[Your instructions] Output every record precisely.

[Recorded information]
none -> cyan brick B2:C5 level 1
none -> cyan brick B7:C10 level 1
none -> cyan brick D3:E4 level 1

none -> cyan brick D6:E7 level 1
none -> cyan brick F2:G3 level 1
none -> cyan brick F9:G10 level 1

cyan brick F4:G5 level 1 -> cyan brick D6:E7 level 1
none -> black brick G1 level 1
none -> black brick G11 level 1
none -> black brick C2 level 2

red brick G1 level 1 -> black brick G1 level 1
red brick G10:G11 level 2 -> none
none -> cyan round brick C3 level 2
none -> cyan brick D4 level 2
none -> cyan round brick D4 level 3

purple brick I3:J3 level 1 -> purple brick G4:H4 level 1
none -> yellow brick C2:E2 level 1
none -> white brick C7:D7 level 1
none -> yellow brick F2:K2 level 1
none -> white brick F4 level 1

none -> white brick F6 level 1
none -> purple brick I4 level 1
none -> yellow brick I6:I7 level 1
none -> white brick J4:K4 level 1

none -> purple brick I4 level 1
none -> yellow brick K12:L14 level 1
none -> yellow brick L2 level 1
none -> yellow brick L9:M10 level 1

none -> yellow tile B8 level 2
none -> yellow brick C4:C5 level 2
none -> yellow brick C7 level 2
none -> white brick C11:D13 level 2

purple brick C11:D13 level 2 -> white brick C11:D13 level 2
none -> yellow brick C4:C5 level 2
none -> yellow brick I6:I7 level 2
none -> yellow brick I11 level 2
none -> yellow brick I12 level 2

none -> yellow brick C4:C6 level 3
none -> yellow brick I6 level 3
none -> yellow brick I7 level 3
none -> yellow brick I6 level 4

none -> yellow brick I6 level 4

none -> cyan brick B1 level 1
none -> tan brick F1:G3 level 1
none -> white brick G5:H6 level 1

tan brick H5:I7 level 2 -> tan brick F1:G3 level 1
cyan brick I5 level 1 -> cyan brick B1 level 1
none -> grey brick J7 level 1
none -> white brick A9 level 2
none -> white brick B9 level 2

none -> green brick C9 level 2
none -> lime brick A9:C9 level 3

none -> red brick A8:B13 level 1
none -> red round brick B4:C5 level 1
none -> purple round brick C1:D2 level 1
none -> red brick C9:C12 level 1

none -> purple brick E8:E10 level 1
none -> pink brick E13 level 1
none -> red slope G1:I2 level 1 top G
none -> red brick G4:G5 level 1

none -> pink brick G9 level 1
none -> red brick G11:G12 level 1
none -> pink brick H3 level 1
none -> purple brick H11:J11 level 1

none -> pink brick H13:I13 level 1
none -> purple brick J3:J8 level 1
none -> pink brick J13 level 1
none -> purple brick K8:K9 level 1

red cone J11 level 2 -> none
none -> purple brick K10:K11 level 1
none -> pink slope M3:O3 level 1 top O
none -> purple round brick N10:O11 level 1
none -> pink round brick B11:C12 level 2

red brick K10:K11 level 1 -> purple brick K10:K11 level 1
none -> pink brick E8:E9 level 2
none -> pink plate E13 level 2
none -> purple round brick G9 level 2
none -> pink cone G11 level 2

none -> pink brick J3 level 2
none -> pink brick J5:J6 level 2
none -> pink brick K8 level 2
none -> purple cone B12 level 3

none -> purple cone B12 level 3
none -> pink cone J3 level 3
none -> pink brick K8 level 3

[Answer for the task]
none -> cyan brick B2:C5 level 1
none -> cyan brick B7:C10 level 1
none -> cyan brick D3:E4 level 1

none -> cyan brick D6:E7 level 1
none -> cyan brick F2:G3 level 1
none -> cyan brick F9:G10 level 1

cyan brick F4:G5 level 1 -> cyan brick D6:E7 level 1
none -> black brick G1 level 1
none -> black brick G11 level 1
none -> black brick C2 level 2

red brick G1 level 1 -> black brick G1 level 1
red brick G10:G11 level 2 -> none
none -> cyan round brick C3 level 2
none -> cyan brick D4 level 2
none -> cyan round brick D4 level 3

purple brick I3:J3 level 1 -> purple brick G4:H4 level 1
none -> yellow brick C2:E2 level 1
none -> white brick C7:D7 level 1
none -> yellow brick F2:K2 level 1
none -> white brick F4 level 1

none -> white brick F6 level 1
none -> purple brick I4 level 1
none -> yellow brick I6:I7 level 1
none -> white brick J4:K4 level 1

none -> purple brick I4 level 1
none -> yellow brick K12:L14 level 1
none -> yellow brick L2 level 1
none -> yellow brick L9:M10 level 1

none -> yellow tile B8 level 2
none -> yellow brick C4:C5 level 2
none -> yellow brick C7 level 2
none -> white brick C11:D13 level 2

purple brick C11:D13 level 2 -> white brick C11:D13 level 2
none -> yellow brick C4:C5 level 2
none -> yellow brick I6:I7 level 2
none -> yellow brick I11 level 2
none -> yellow brick I12 level 2

none -> yellow brick C4:C6 level 3
none -> yellow brick I6 level 3
none -> yellow brick I7 level 3
none -> yellow brick I6 level 4

none -> yellow brick I6 level 4

none -> cyan brick B1 level 1
none -> tan brick F1:G3 level 1
none -> white brick G5:H6 level 1

tan brick H5:I7 level 2 -> tan brick F1:G3 level 1
cyan brick I5 level 1 -> cyan brick B1 level 1
none -> grey brick J7 level 1
none -> white brick A9 level 2
none -> white brick B9 level 2

none -> green brick C9 level 2
none -> lime brick A9:C9 level 3

none -> red brick A8:B13 level 1
none -> red round brick B4:C5 level 1
none -> purple round brick C1:D2 level 1
none -> red brick C9:C12 level 1

none -> purple brick E8:E10 level 1
none -> pink brick E13 level 1
none -> red slope G1:I2 level 1 top G
none -> red brick G4:G5 level 1

none -> pink brick G9 level 1
none -> red brick G11:G12 level 1
none -> pink brick H3 level 1
none -> purple brick H11:J11 level 1

none -> pink brick H13:I13 level 1
none -> purple brick J3:J8 level 1
none -> pink brick J13 level 1
none -> purple brick K8:K9 level 1

red cone J11 level 2 -> none
none -> purple brick K10:K11 level 1
none -> pink slope M3:O3 level 1 top O
none -> purple round brick N10:O11 level 1
none -> pink round brick B11:C12 level 2

red brick K10:K11 level 1 -> purple brick K10:K11 level 1
none -> pink brick E8:E9 level 2
none -> pink plate E13 level 2
none -> purple round brick G9 level 2
none -> pink cone G11 level 2

none -> pink brick J3 level 2
none -> pink brick J5:J6 level 2
none -> pink brick K8 level 2
none -> purple cone B12 level 3

none -> purple cone B12 level 3
none -> pink cone J3 level 3
none -> pink brick K8 level 3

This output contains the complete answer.